EXERCISE DETAILS:
Copy every one of the following rows word for word, in the same order and with each on its own line.

PROVIDED RECORDS:
========

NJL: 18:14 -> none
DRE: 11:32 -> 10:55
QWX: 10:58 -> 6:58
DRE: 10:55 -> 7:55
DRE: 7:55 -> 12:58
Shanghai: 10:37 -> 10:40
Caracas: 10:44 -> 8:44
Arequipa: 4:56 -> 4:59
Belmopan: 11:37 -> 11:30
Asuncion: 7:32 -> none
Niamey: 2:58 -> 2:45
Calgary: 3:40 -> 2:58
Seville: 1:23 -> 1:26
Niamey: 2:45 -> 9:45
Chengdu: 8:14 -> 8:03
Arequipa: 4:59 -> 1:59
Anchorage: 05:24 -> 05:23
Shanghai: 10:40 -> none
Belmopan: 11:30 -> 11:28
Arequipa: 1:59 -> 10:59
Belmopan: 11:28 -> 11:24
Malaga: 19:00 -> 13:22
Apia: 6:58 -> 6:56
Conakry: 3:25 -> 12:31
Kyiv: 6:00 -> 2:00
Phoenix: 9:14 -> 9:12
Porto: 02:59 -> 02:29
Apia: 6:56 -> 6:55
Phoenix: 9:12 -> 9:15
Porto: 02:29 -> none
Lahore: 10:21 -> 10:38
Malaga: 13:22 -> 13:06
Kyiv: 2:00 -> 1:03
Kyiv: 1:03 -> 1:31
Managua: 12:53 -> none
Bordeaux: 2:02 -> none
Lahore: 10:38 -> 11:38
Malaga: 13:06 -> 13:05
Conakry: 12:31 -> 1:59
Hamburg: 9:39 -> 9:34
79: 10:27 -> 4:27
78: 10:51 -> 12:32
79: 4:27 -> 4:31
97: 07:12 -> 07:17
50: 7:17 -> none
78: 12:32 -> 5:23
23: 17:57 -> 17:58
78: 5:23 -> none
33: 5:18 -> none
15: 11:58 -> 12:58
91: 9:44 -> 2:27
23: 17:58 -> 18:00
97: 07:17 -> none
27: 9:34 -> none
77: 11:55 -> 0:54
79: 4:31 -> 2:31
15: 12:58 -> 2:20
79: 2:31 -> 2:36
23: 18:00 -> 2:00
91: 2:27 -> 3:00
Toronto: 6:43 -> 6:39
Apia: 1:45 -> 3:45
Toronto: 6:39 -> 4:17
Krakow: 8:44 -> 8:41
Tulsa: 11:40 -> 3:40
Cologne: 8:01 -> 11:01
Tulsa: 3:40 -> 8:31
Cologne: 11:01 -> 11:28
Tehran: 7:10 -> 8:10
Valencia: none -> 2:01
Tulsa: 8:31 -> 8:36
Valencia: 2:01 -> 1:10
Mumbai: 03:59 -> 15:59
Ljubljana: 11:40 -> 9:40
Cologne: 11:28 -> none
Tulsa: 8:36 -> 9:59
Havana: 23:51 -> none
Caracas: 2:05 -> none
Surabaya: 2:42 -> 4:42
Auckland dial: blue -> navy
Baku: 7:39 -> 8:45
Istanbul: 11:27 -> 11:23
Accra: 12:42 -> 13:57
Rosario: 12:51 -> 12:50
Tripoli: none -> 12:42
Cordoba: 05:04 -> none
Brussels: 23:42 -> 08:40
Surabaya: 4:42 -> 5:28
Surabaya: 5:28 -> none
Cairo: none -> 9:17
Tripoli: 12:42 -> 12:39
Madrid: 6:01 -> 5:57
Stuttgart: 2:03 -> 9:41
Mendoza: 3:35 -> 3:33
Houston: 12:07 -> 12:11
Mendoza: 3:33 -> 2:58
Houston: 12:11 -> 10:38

========

TASK ANSWER:
NJL: 18:14 -> none
DRE: 11:32 -> 10:55
QWX: 10:58 -> 6:58
DRE: 10:55 -> 7:55
DRE: 7:55 -> 12:58
Shanghai: 10:37 -> 10:40
Caracas: 10:44 -> 8:44
Arequipa: 4:56 -> 4:59
Belmopan: 11:37 -> 11:30
Asuncion: 7:32 -> none
Niamey: 2:58 -> 2:45
Calgary: 3:40 -> 2:58
Seville: 1:23 -> 1:26
Niamey: 2:45 -> 9:45
Chengdu: 8:14 -> 8:03
Arequipa: 4:59 -> 1:59
Anchorage: 05:24 -> 05:23
Shanghai: 10:40 -> none
Belmopan: 11:30 -> 11:28
Arequipa: 1:59 -> 10:59
Belmopan: 11:28 -> 11:24
Malaga: 19:00 -> 13:22
Apia: 6:58 -> 6:56
Conakry: 3:25 -> 12:31
Kyiv: 6:00 -> 2:00
Phoenix: 9:14 -> 9:12
Porto: 02:59 -> 02:29
Apia: 6:56 -> 6:55
Phoenix: 9:12 -> 9:15
Porto: 02:29 -> none
Lahore: 10:21 -> 10:38
Malaga: 13:22 -> 13:06
Kyiv: 2:00 -> 1:03
Kyiv: 1:03 -> 1:31
Managua: 12:53 -> none
Bordeaux: 2:02 -> none
Lahore: 10:38 -> 11:38
Malaga: 13:06 -> 13:05
Conakry: 12:31 -> 1:59
Hamburg: 9:39 -> 9:34
79: 10:27 -> 4:27
78: 10:51 -> 12:32
79: 4:27 -> 4:31
97: 07:12 -> 07:17
50: 7:17 -> none
78: 12:32 -> 5:23
23: 17:57 -> 17:58
78: 5:23 -> none
33: 5:18 -> none
15: 11:58 -> 12:58
91: 9:44 -> 2:27
23: 17:58 -> 18:00
97: 07:17 -> none
27: 9:34 -> none
77: 11:55 -> 0:54
79: 4:31 -> 2:31
15: 12:58 -> 2:20
79: 2:31 -> 2:36
23: 18:00 -> 2:00
91: 2:27 -> 3:00
Toronto: 6:43 -> 6:39
Apia: 1:45 -> 3:45
Toronto: 6:39 -> 4:17
Krakow: 8:44 -> 8:41
Tulsa: 11:40 -> 3:40
Cologne: 8:01 -> 11:01
Tulsa: 3:40 -> 8:31
Cologne: 11:01 -> 11:28
Tehran: 7:10 -> 8:10
Valencia: none -> 2:01
Tulsa: 8:31 -> 8:36
Valencia: 2:01 -> 1:10
Mumbai: 03:59 -> 15:59
Ljubljana: 11:40 -> 9:40
Cologne: 11:28 -> none
Tulsa: 8:36 -> 9:59
Havana: 23:51 -> none
Caracas: 2:05 -> none
Surabaya: 2:42 -> 4:42
Auckland dial: blue -> navy
Baku: 7:39 -> 8:45
Istanbul: 11:27 -> 11:23
Accra: 12:42 -> 13:57
Rosario: 12:51 -> 12:50
Tripoli: none -> 12:42
Cordoba: 05:04 -> none
Brussels: 23:42 -> 08:40
Surabaya: 4:42 -> 5:28
Surabaya: 5:28 -> none
Cairo: none -> 9:17
Tripoli: 12:42 -> 12:39
Madrid: 6:01 -> 5:57
Stuttgart: 2:03 -> 9:41
Mendoza: 3:35 -> 3:33
Houston: 12:07 -> 12:11
Mendoza: 3:33 -> 2:58
Houston: 12:11 -> 10:38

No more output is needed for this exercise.